Exercise aim
For the listing below, output exactly the lines from the line with "blue box: 0 -> 1" up to and including the line with "turquoise mug: 2 -> 4", and no other lines.

Records
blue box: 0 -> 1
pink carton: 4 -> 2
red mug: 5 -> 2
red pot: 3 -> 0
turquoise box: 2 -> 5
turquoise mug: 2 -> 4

---

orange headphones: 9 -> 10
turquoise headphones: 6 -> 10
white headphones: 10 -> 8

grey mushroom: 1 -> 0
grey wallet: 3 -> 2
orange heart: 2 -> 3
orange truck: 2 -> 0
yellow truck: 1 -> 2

...

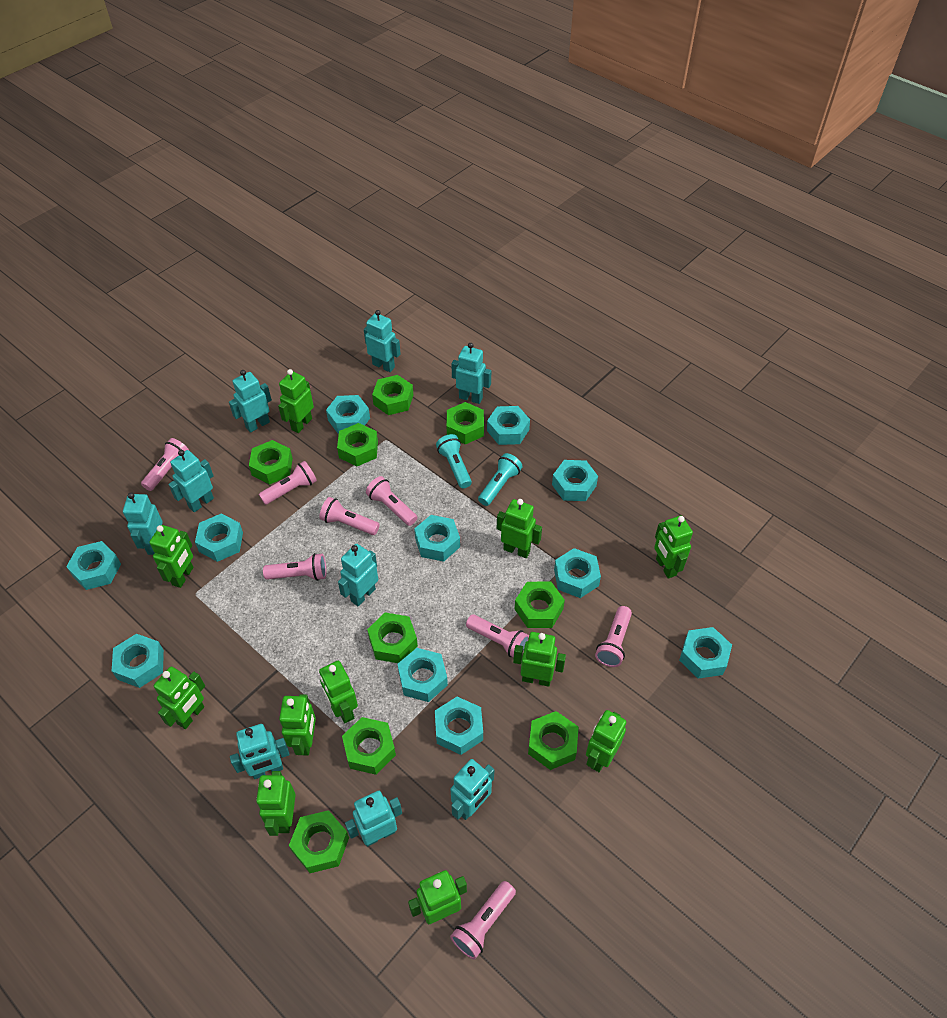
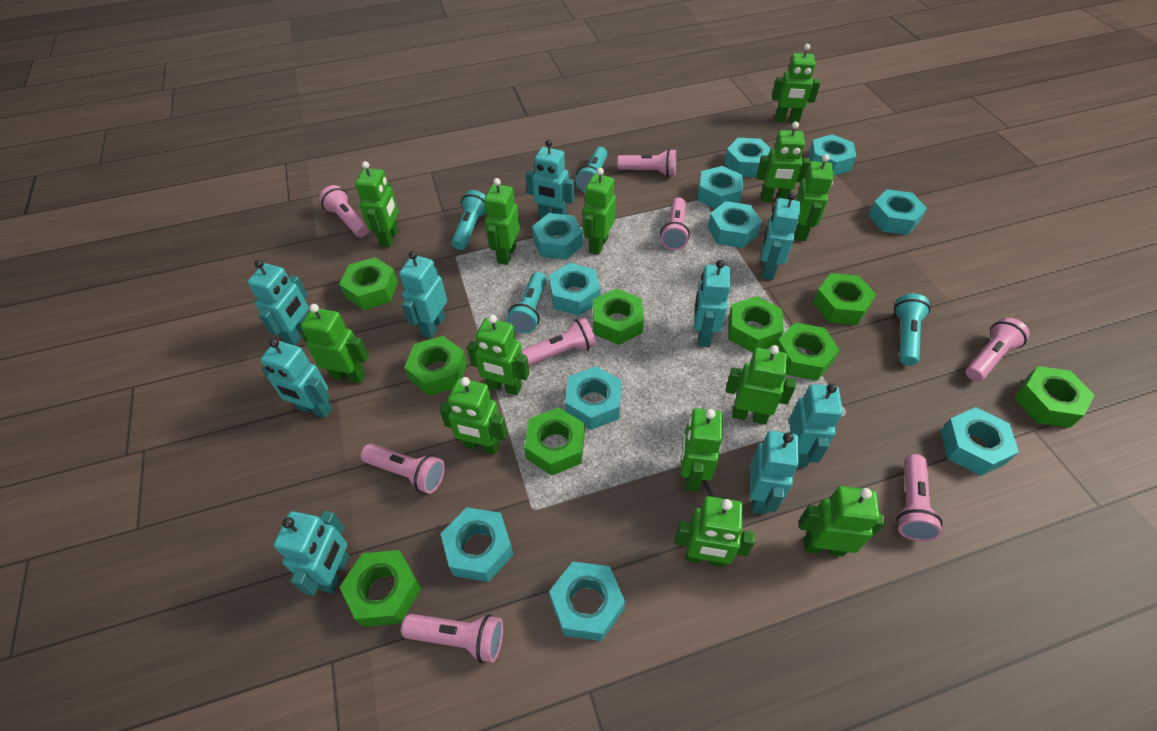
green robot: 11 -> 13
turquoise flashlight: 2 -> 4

Written response
blue box: 0 -> 1
pink carton: 4 -> 2
red mug: 5 -> 2
red pot: 3 -> 0
turquoise box: 2 -> 5
turquoise mug: 2 -> 4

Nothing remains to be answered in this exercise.